● TASK
Only some lines are wanted. Transcribe, exactly, the lines below from the line with "(226, 242) = (410, 234): none" up to and including the line with "(190, 134) = (89, 366): white".

### SOURCE DATA ###

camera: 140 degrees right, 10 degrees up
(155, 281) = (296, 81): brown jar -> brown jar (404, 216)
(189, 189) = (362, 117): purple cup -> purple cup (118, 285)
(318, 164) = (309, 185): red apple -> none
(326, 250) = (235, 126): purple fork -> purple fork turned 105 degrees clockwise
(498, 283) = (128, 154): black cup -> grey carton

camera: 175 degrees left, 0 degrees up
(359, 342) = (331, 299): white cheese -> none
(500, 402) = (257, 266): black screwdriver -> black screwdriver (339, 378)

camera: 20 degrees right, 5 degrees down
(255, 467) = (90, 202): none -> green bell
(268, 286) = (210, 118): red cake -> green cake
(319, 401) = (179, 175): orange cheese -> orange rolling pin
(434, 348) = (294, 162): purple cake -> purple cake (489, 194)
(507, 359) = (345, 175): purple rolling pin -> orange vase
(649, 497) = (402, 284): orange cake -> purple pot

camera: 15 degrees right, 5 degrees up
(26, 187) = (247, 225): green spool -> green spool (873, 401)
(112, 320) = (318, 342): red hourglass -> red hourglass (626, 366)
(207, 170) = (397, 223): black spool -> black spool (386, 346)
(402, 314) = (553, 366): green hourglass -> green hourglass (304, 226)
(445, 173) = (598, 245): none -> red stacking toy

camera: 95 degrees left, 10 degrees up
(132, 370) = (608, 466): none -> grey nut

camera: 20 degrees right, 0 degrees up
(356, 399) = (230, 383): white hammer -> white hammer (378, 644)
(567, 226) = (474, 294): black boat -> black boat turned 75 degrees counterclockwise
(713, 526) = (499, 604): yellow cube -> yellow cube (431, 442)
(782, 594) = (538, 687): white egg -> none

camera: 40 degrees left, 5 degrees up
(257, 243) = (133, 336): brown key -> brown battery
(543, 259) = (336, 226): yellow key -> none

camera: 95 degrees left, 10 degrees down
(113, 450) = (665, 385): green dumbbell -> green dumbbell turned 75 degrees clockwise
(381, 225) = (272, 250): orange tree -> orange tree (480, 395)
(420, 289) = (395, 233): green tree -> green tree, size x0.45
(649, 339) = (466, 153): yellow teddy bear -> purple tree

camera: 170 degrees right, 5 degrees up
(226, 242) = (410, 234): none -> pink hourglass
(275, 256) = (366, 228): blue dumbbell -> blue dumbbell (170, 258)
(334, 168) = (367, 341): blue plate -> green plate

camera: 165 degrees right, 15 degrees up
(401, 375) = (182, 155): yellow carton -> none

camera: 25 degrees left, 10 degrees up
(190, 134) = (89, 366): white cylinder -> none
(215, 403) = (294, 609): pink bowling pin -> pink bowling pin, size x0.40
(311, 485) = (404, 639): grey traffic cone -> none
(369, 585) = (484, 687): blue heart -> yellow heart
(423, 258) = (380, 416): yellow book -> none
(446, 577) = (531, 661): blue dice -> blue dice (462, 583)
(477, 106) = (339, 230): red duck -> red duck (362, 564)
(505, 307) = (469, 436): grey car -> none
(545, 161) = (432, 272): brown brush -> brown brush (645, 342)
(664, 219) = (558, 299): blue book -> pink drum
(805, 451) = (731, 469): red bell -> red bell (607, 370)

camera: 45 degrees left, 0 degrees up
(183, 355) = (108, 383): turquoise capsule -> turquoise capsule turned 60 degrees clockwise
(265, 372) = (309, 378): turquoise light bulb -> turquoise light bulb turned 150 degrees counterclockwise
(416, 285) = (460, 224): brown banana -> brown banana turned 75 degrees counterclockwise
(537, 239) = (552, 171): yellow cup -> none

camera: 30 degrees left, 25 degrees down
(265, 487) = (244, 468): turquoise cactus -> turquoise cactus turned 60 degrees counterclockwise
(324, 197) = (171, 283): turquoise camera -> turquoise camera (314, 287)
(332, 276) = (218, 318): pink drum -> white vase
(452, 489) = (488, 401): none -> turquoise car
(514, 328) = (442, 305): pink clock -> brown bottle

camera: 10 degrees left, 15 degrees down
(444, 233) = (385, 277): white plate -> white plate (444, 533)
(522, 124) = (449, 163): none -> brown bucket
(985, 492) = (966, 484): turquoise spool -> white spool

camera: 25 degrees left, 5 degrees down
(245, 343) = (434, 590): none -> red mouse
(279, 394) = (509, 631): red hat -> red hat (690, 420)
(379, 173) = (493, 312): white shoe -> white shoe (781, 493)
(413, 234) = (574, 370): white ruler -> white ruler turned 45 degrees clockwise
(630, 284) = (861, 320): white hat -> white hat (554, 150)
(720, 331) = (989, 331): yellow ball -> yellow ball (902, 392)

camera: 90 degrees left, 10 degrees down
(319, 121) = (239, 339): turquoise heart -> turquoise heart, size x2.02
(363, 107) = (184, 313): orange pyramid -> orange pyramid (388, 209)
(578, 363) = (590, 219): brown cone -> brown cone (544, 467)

###

● RESULT
(226, 242) = (410, 234): none -> pink hourglass
(275, 256) = (366, 228): blue dumbbell -> blue dumbbell (170, 258)
(334, 168) = (367, 341): blue plate -> green plate

camera: 165 degrees right, 15 degrees up
(401, 375) = (182, 155): yellow carton -> none

camera: 25 degrees left, 10 degrees up
(190, 134) = (89, 366): white cylinder -> none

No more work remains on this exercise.